Select and copy every line of the listing below that contains the string "following". Matches must agree in letter case.

Start Recorded data

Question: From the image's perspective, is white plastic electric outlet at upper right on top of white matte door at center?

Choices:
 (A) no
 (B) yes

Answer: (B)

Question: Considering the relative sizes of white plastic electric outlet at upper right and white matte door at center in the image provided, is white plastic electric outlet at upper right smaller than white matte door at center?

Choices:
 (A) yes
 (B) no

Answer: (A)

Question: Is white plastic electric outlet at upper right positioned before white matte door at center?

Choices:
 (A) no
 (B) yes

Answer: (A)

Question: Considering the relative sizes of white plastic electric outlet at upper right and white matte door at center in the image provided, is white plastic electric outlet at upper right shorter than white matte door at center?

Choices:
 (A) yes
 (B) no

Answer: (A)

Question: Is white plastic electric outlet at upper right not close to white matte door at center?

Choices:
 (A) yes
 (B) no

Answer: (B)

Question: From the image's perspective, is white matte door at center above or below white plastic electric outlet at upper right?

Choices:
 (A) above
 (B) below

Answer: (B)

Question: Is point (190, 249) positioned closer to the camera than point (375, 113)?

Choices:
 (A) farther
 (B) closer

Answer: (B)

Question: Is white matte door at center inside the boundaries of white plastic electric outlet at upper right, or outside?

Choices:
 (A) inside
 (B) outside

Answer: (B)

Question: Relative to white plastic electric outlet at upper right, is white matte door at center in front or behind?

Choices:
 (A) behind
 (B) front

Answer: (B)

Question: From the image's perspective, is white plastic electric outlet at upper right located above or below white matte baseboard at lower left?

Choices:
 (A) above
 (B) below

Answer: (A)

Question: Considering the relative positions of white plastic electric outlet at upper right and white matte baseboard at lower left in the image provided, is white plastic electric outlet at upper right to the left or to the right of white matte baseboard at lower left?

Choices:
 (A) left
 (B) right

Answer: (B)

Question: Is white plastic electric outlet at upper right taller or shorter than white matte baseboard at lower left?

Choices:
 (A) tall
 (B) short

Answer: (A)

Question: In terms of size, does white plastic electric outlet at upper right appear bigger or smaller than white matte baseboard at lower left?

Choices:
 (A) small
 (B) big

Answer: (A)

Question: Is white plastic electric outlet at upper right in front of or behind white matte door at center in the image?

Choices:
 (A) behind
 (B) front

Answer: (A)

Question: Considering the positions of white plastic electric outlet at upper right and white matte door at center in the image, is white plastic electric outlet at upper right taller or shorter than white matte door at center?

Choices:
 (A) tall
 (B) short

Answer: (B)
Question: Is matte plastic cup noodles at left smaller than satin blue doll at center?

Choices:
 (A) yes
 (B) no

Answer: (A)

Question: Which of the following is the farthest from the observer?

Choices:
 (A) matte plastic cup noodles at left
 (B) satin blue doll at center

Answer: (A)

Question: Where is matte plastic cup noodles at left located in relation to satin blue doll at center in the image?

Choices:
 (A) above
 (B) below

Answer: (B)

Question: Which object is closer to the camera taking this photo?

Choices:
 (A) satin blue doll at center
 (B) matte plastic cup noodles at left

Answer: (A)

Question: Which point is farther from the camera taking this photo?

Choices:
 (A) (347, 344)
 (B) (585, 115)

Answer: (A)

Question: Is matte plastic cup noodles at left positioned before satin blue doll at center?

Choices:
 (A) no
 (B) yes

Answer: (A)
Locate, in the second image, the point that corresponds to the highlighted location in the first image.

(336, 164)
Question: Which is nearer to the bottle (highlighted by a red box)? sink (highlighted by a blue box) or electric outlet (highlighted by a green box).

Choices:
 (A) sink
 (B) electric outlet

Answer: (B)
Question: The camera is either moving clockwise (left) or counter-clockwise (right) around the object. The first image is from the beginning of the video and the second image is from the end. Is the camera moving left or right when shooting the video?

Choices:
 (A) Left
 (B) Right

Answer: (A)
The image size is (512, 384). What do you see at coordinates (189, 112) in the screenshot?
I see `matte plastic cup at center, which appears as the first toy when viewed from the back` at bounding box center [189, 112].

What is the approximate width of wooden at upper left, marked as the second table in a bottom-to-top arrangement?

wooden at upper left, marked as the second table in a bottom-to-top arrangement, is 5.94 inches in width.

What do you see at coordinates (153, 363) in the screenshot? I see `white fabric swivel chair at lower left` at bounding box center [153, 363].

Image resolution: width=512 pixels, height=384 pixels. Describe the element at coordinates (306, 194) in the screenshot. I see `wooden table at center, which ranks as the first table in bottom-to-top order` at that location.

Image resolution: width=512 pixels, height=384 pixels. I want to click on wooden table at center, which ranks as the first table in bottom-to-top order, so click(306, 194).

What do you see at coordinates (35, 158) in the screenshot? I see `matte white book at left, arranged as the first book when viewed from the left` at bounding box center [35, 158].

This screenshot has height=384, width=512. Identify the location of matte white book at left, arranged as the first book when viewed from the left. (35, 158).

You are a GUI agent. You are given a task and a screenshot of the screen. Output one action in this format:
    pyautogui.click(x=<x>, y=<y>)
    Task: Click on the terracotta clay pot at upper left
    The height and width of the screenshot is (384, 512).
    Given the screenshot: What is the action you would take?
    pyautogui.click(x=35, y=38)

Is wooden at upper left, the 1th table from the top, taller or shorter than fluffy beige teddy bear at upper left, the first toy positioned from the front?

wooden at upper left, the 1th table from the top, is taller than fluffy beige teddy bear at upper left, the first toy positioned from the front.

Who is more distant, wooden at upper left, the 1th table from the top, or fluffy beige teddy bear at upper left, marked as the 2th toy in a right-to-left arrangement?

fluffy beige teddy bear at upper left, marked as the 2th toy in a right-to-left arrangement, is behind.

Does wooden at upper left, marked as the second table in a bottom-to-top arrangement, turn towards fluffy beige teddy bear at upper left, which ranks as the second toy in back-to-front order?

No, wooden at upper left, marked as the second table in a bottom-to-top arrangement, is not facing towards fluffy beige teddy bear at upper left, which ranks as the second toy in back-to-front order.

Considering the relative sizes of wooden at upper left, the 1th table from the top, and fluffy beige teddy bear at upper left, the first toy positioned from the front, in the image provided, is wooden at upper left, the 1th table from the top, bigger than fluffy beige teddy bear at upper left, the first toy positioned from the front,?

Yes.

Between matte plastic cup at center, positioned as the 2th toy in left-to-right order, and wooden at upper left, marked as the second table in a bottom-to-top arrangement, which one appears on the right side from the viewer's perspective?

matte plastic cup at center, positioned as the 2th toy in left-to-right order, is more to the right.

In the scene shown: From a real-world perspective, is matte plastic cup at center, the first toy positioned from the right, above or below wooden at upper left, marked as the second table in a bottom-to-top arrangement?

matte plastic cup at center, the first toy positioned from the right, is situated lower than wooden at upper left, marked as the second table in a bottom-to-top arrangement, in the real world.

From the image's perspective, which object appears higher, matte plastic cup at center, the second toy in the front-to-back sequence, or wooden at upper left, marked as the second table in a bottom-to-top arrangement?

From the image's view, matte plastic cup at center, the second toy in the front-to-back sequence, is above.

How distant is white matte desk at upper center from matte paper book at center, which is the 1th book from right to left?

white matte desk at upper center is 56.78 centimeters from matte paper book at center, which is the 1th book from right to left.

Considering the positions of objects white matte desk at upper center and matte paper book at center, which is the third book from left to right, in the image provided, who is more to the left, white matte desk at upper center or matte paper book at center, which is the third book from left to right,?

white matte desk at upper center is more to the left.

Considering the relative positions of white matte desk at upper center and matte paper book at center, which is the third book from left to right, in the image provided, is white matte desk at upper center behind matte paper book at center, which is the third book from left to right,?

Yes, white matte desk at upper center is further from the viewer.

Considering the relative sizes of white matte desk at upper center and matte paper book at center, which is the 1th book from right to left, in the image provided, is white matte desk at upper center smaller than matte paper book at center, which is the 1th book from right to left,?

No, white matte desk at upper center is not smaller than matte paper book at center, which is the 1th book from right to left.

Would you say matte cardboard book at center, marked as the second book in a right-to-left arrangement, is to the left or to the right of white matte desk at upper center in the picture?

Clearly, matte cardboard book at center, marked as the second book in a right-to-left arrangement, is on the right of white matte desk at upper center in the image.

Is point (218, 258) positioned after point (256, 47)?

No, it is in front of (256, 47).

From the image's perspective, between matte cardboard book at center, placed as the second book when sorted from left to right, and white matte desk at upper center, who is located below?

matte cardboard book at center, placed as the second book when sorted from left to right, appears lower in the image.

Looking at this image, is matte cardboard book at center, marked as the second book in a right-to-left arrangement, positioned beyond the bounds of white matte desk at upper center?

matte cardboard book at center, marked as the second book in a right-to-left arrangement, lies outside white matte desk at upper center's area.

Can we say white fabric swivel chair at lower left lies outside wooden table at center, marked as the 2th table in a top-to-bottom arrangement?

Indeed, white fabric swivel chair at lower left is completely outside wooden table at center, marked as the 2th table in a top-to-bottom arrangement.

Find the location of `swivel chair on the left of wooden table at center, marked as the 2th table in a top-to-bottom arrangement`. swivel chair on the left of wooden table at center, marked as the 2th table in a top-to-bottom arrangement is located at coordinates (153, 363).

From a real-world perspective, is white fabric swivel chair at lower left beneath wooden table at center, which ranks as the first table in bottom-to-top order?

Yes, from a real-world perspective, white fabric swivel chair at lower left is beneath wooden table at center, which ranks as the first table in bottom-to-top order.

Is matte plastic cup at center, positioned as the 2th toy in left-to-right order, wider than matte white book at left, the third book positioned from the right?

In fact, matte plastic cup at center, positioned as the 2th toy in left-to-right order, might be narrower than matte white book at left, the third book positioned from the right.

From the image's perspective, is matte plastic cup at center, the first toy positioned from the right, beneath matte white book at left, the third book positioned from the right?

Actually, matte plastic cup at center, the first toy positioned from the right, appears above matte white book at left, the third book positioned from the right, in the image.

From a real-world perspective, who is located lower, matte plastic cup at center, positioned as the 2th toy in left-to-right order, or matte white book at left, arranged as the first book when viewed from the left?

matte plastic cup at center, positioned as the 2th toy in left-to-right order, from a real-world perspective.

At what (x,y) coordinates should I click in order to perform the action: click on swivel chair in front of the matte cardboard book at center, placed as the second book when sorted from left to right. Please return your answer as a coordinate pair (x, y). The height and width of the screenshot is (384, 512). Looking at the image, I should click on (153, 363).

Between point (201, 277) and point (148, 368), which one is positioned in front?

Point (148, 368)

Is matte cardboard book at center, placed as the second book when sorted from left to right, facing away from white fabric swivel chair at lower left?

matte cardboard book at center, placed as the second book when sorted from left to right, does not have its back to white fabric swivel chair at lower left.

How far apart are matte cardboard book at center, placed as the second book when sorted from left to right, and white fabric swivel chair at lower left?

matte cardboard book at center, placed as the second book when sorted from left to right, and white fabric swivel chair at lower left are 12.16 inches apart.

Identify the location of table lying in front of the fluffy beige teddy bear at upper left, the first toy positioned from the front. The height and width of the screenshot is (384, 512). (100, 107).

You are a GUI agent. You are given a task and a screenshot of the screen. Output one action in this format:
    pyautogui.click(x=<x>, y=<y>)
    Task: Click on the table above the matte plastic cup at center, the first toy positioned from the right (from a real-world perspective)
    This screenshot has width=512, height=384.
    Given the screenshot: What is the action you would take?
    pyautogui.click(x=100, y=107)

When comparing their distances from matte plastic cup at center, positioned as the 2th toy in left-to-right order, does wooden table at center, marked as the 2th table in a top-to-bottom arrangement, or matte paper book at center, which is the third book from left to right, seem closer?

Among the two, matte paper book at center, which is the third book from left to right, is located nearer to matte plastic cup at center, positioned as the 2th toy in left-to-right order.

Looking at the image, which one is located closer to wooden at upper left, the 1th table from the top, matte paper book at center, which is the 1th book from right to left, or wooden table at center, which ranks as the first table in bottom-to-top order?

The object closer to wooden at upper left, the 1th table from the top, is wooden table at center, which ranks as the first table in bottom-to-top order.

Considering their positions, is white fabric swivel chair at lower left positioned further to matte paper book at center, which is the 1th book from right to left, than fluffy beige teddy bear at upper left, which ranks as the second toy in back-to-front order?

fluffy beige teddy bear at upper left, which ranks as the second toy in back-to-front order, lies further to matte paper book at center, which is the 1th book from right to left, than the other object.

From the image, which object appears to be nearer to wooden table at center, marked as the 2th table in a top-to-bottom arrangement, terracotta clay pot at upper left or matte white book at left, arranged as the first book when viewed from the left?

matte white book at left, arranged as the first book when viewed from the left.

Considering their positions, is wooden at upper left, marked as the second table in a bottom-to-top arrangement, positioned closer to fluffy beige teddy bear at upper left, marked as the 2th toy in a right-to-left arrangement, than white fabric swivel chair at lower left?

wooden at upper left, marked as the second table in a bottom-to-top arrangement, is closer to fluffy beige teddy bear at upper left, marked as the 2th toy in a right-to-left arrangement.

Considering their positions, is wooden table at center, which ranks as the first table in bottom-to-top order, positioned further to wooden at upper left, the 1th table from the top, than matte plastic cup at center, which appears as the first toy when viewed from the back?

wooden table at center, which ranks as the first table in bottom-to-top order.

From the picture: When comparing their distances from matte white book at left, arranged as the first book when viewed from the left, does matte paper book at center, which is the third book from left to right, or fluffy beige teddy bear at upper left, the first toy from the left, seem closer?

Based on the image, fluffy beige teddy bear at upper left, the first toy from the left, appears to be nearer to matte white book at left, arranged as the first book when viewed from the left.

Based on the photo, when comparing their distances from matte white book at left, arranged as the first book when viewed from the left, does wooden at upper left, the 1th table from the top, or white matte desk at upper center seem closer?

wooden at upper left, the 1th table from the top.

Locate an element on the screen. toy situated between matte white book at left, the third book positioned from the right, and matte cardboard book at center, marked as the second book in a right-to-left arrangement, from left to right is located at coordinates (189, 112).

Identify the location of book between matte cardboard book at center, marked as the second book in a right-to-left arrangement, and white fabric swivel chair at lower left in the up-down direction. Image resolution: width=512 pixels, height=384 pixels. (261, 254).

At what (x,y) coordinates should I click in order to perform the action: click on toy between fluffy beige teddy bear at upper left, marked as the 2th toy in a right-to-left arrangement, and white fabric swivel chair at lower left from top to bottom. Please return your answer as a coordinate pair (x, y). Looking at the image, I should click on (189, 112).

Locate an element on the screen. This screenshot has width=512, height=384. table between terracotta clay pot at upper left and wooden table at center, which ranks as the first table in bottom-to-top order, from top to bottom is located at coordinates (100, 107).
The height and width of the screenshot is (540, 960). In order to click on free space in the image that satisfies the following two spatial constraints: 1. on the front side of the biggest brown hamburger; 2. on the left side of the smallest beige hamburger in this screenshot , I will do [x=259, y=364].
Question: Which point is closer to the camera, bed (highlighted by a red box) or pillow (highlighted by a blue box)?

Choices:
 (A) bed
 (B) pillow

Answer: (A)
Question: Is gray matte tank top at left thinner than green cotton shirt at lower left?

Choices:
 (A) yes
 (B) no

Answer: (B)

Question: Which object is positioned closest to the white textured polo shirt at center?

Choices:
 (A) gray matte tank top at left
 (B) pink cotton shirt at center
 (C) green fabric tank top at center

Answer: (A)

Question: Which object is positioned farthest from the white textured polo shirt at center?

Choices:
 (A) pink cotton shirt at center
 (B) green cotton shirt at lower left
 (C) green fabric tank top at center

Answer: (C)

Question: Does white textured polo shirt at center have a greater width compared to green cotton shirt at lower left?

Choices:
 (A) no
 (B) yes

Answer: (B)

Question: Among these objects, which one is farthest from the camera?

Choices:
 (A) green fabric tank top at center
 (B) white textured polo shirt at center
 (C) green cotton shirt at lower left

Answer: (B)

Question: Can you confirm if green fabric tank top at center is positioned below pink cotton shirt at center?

End Recorded data

## Result for this task
Question: Which of the following is the farthest from the observer?
The height and width of the screenshot is (540, 960). In order to click on free space in the image that satisfies the following two spatial constraints: 1. on the front side of the biggest brown hamburger; 2. on the left side of the smallest beige hamburger in this screenshot , I will do [x=259, y=364].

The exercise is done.